Instructions for the task
Render the rows below as a Markdown table with the columns Line and Content, giving each line its number and its text, and skip blank lines. Leave the pictures out of the answer.

□ □ □ □ □ □ □

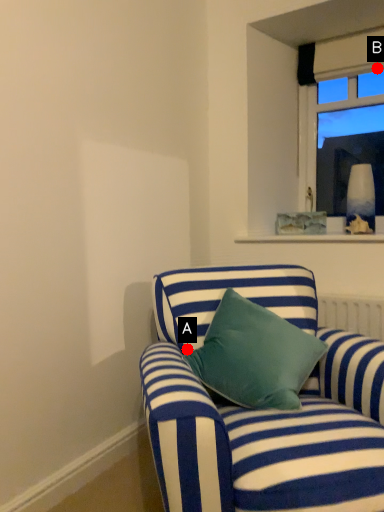
Question: Two points are circled on the image, labeled by A and B beside each circle. Which point is closer to the camera?

Choices:
 (A) A is closer
 (B) B is closer

Answer: (A)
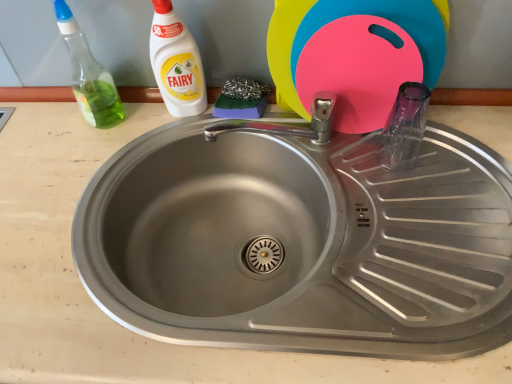
Question: Is the depth of transparent glass bottle at right greater than that of pink plastic cutting board at upper right?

□ □ □ □ □ □ □

Response to this task
| Line | Content |
|---|---|
| 1 | Question: Two points are circled on the image, labeled by A and B beside each circle. Which point is closer to the camera? |
| 2 | Choices: |
| 3 |  (A) A is closer |
| 4 |  (B) B is closer |
| 5 | Answer: (A) |
| 6 | Question: Is the depth of transparent glass bottle at right greater than that of pink plastic cutting board at upper right? |